>>>>
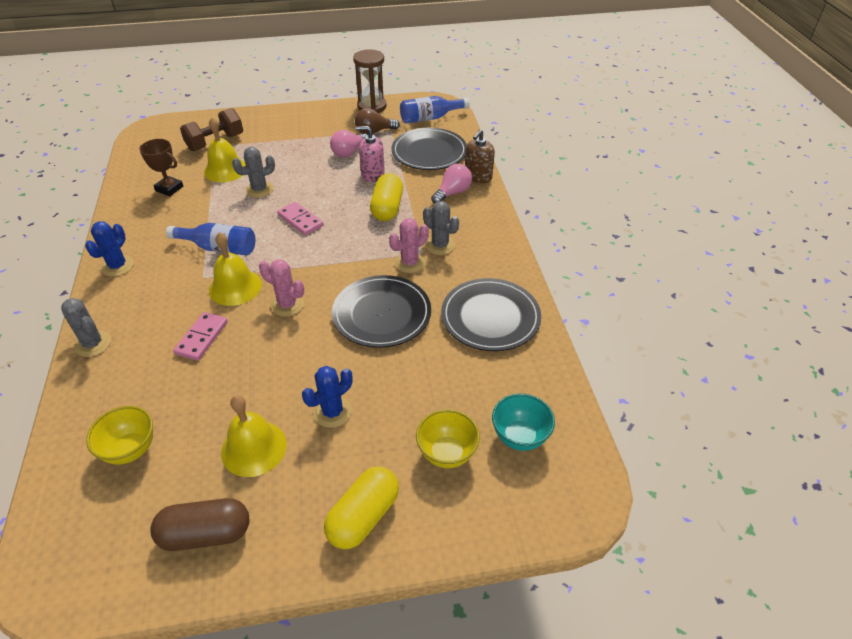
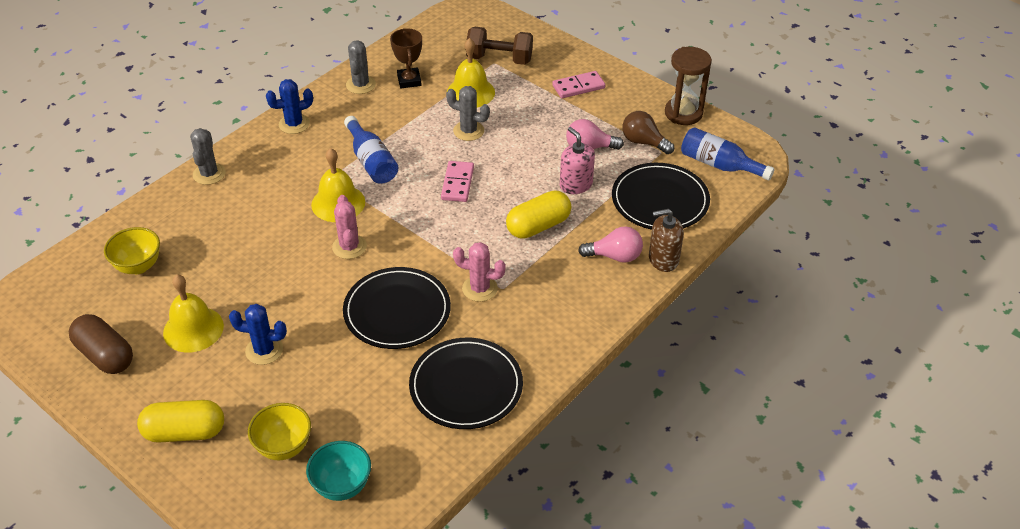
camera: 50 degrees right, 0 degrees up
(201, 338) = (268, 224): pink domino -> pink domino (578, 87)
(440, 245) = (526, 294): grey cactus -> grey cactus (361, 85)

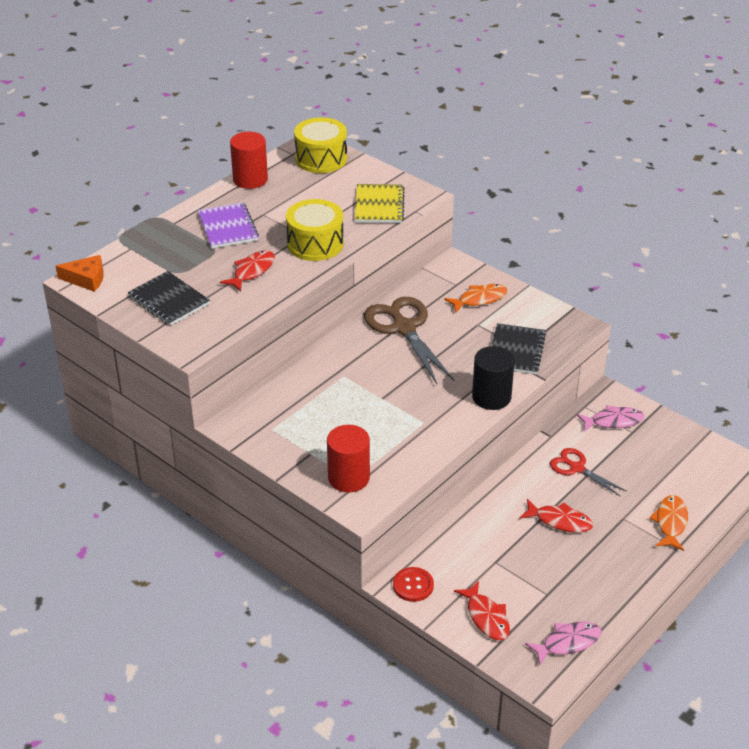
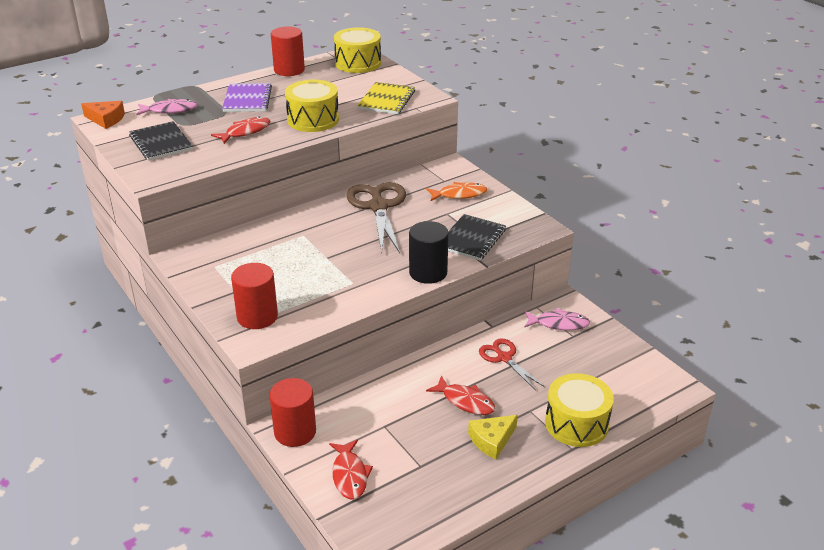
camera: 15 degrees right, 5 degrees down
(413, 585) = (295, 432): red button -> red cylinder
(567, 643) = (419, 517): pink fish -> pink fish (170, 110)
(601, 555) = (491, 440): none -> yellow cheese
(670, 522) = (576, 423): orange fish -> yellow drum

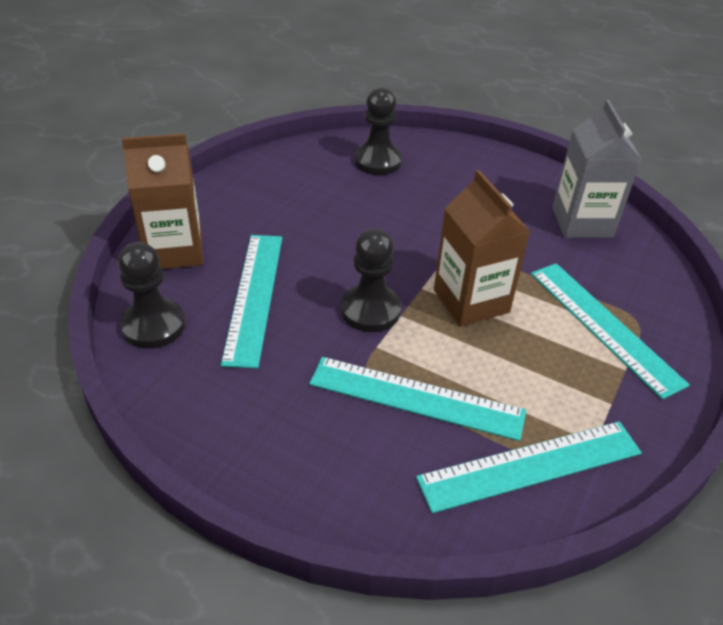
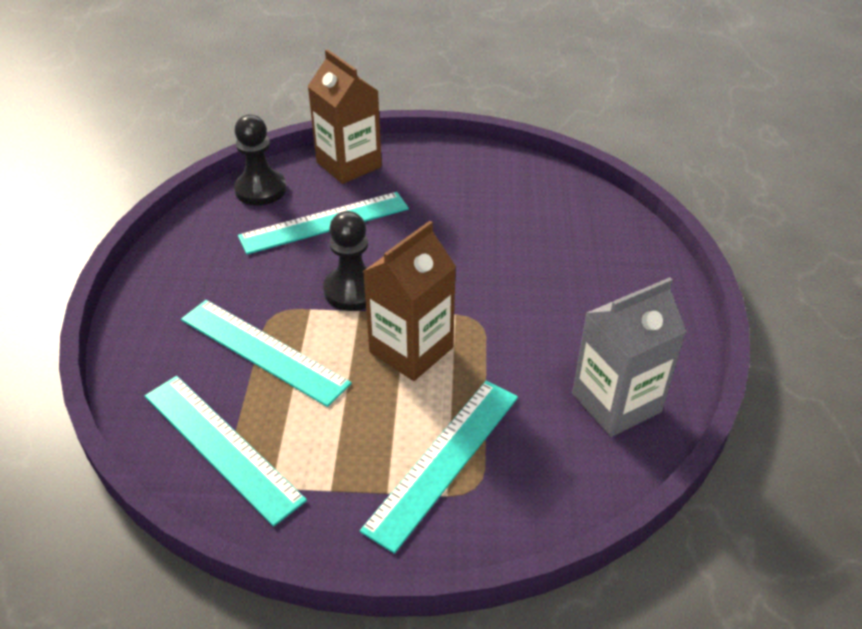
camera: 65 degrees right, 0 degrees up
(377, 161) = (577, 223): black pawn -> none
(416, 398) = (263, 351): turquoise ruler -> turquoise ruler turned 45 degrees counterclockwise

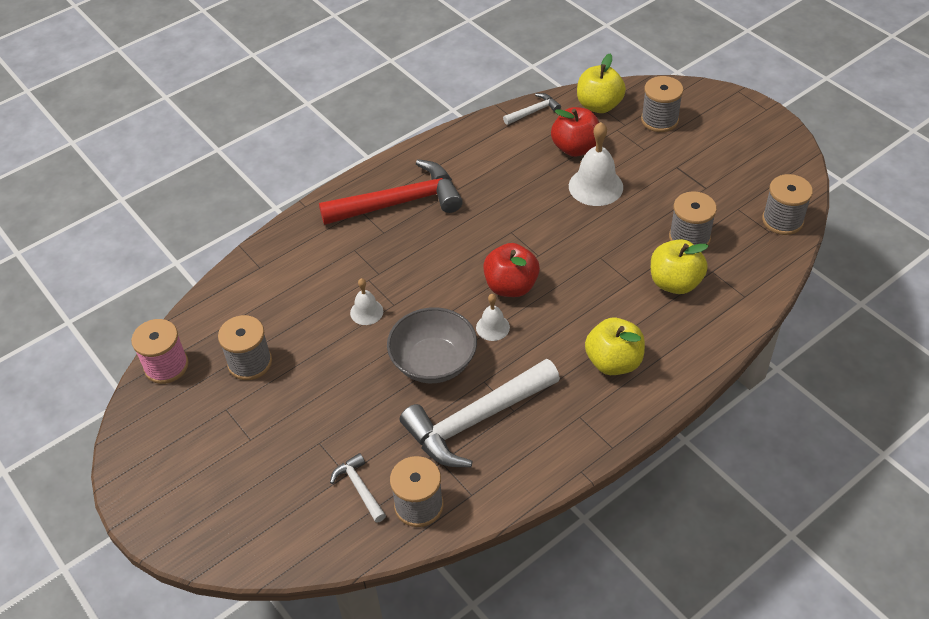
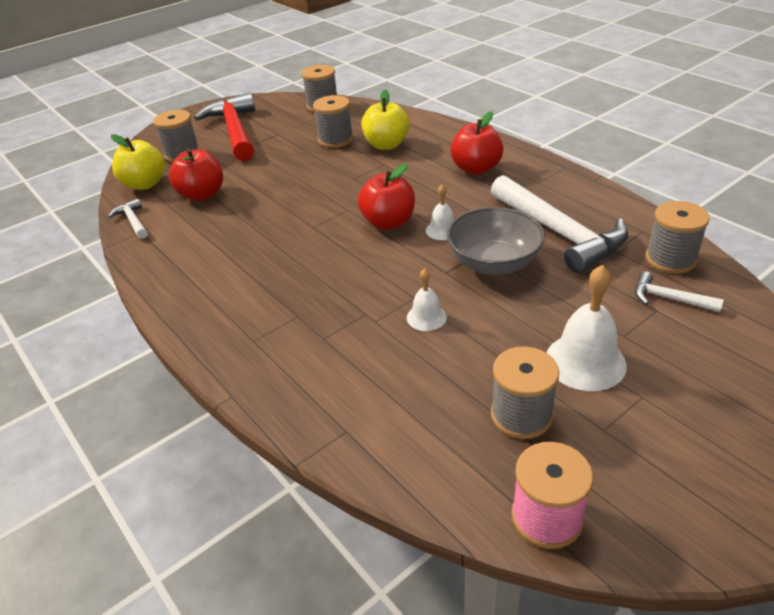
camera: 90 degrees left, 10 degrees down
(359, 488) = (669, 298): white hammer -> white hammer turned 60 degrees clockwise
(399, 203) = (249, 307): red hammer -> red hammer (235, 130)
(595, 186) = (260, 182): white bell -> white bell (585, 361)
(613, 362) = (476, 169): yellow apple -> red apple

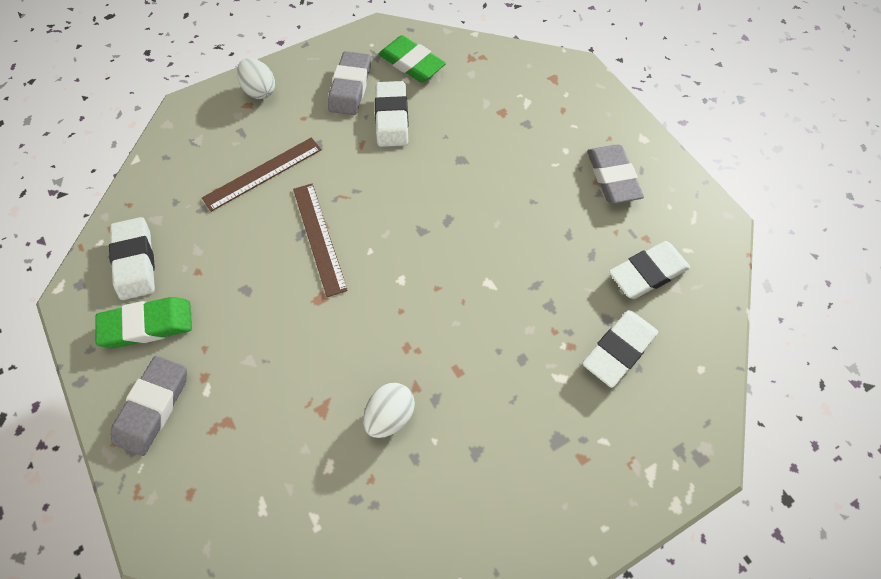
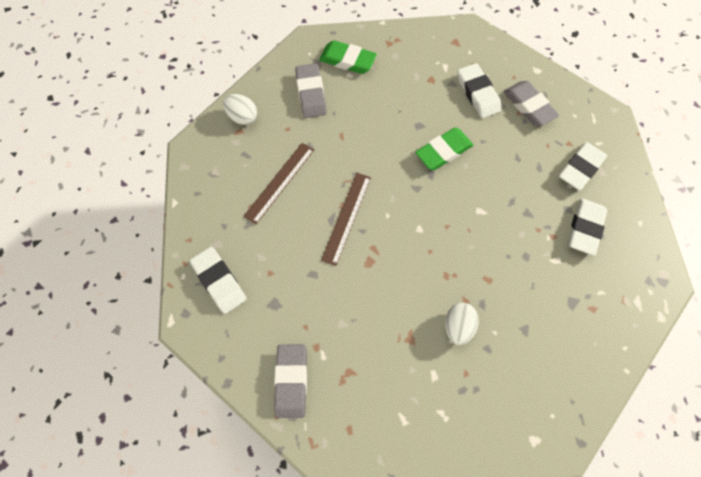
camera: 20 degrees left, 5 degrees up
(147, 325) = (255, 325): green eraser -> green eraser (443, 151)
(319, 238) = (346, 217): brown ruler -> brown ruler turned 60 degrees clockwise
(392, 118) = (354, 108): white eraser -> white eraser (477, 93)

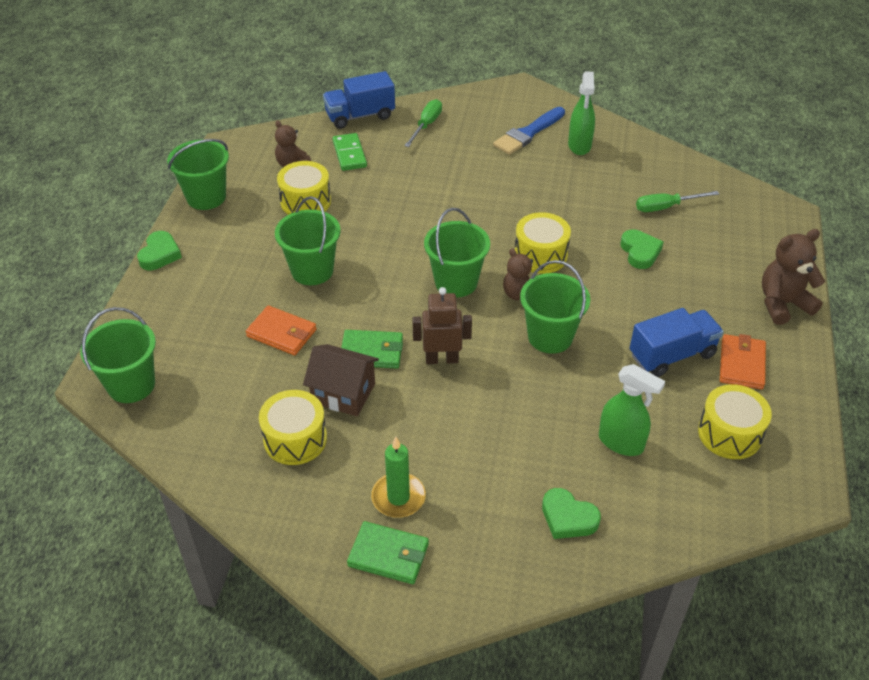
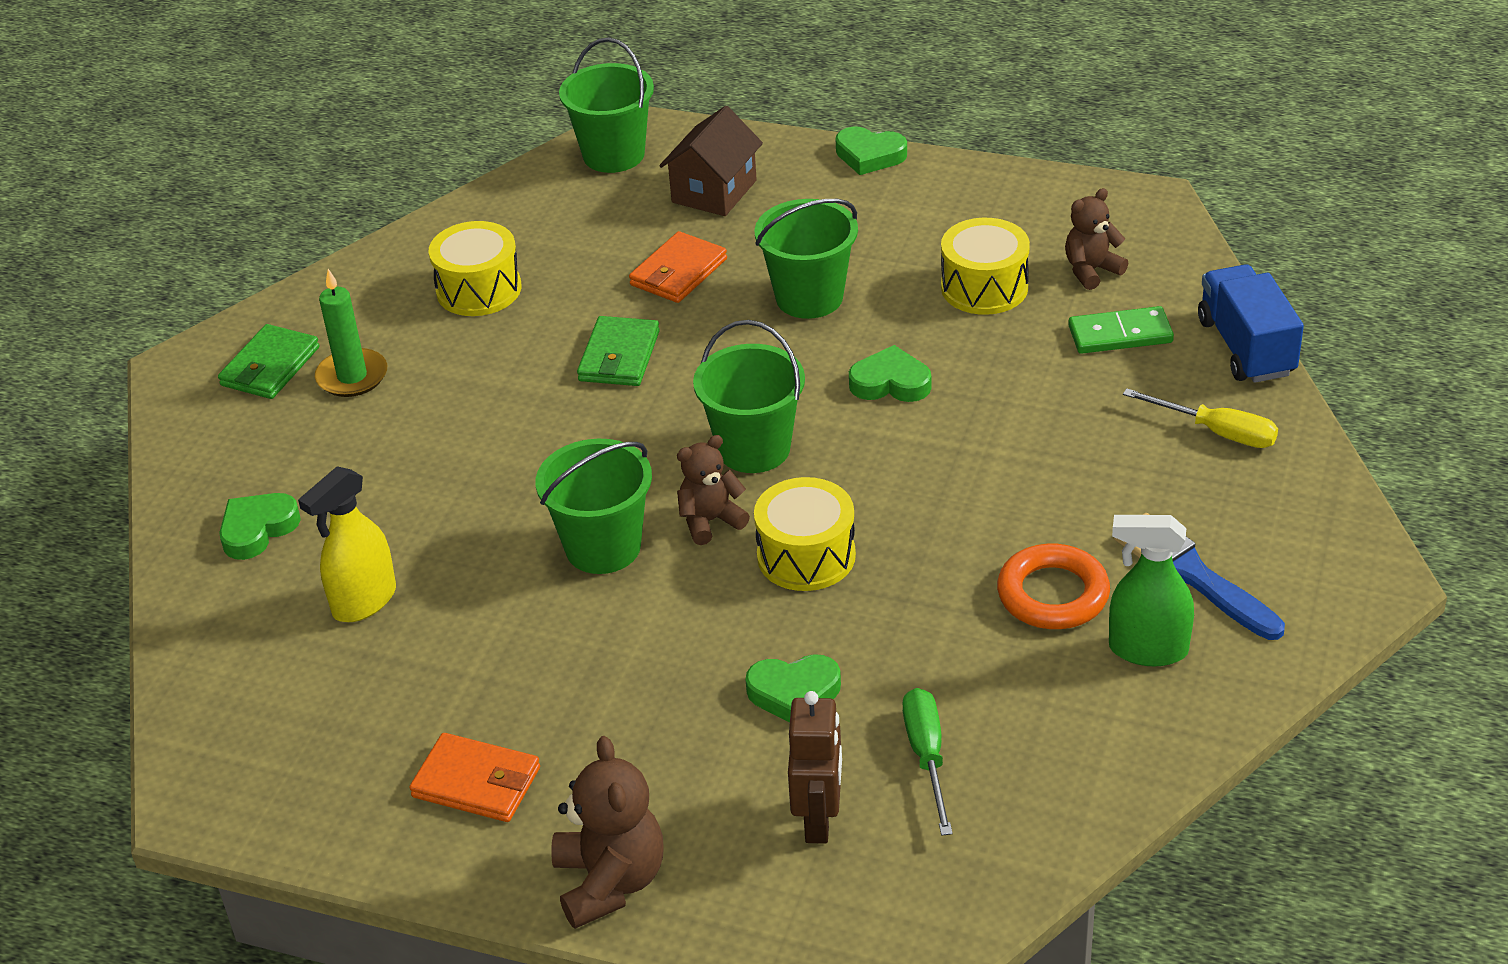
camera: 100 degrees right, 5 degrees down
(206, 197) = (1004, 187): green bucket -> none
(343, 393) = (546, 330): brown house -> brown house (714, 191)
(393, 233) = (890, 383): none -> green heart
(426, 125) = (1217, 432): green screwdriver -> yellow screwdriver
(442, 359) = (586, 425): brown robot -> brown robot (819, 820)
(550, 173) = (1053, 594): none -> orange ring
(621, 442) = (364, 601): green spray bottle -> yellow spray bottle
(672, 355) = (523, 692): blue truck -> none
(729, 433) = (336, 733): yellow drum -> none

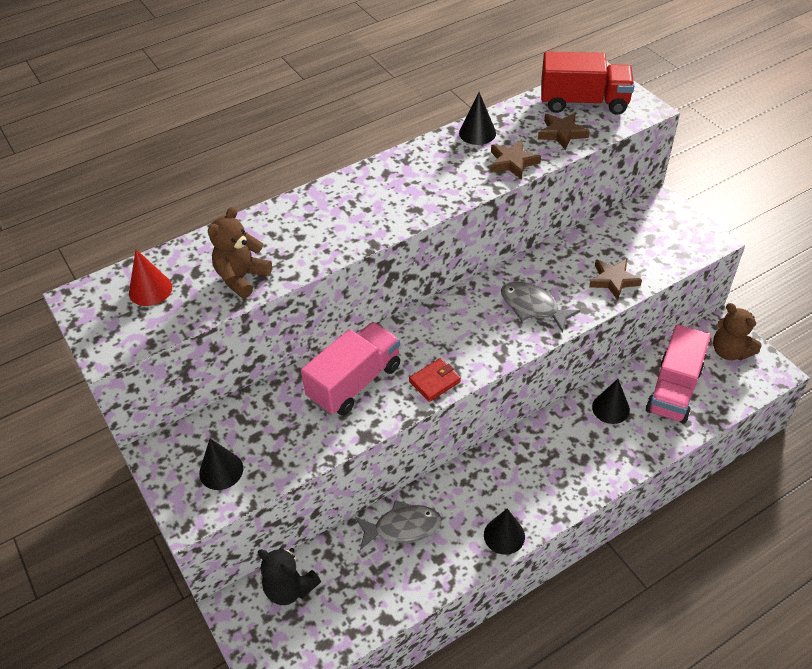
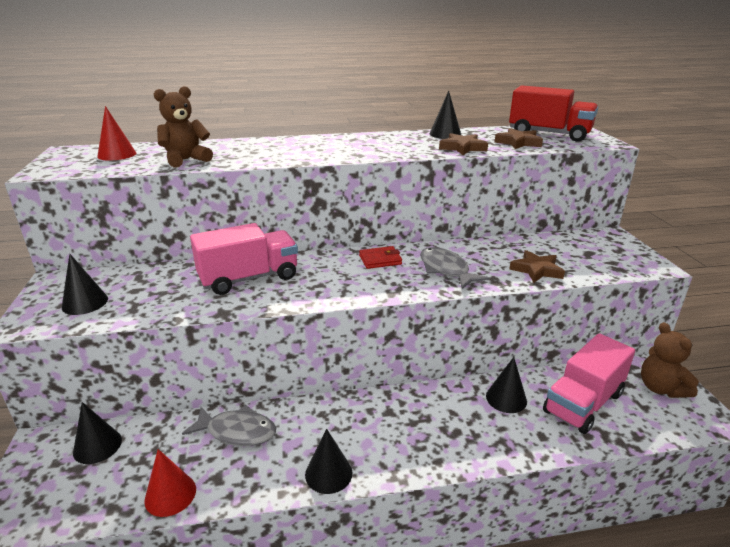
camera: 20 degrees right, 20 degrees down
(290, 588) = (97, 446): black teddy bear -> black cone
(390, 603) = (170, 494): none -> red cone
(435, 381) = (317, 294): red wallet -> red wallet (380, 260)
<<<<
WORK INSTRUCTION: Retype each of the entries above exactly as it appears, with no pictures.

TASK RESULT:
camera: 50 degrees right, 0 degrees up
(201, 338) = (268, 224): pink domino -> pink domino (578, 87)
(440, 245) = (526, 294): grey cactus -> grey cactus (361, 85)

camera: 15 degrees right, 5 degrees down
(413, 585) = (295, 432): red button -> red cylinder
(567, 643) = (419, 517): pink fish -> pink fish (170, 110)
(601, 555) = (491, 440): none -> yellow cheese
(670, 522) = (576, 423): orange fish -> yellow drum

camera: 65 degrees right, 0 degrees up
(377, 161) = (577, 223): black pawn -> none
(416, 398) = (263, 351): turquoise ruler -> turquoise ruler turned 45 degrees counterclockwise

camera: 90 degrees left, 10 degrees down
(359, 488) = (669, 298): white hammer -> white hammer turned 60 degrees clockwise
(399, 203) = (249, 307): red hammer -> red hammer (235, 130)
(595, 186) = (260, 182): white bell -> white bell (585, 361)
(613, 362) = (476, 169): yellow apple -> red apple

camera: 20 degrees left, 5 degrees up
(147, 325) = (255, 325): green eraser -> green eraser (443, 151)
(319, 238) = (346, 217): brown ruler -> brown ruler turned 60 degrees clockwise
(392, 118) = (354, 108): white eraser -> white eraser (477, 93)

camera: 100 degrees right, 5 degrees down
(206, 197) = (1004, 187): green bucket -> none
(343, 393) = (546, 330): brown house -> brown house (714, 191)
(393, 233) = (890, 383): none -> green heart
(426, 125) = (1217, 432): green screwdriver -> yellow screwdriver
(442, 359) = (586, 425): brown robot -> brown robot (819, 820)
(550, 173) = (1053, 594): none -> orange ring
(621, 442) = (364, 601): green spray bottle -> yellow spray bottle
(672, 355) = (523, 692): blue truck -> none
(729, 433) = (336, 733): yellow drum -> none

camera: 20 degrees right, 20 degrees down
(290, 588) = (97, 446): black teddy bear -> black cone
(390, 603) = (170, 494): none -> red cone
(435, 381) = (317, 294): red wallet -> red wallet (380, 260)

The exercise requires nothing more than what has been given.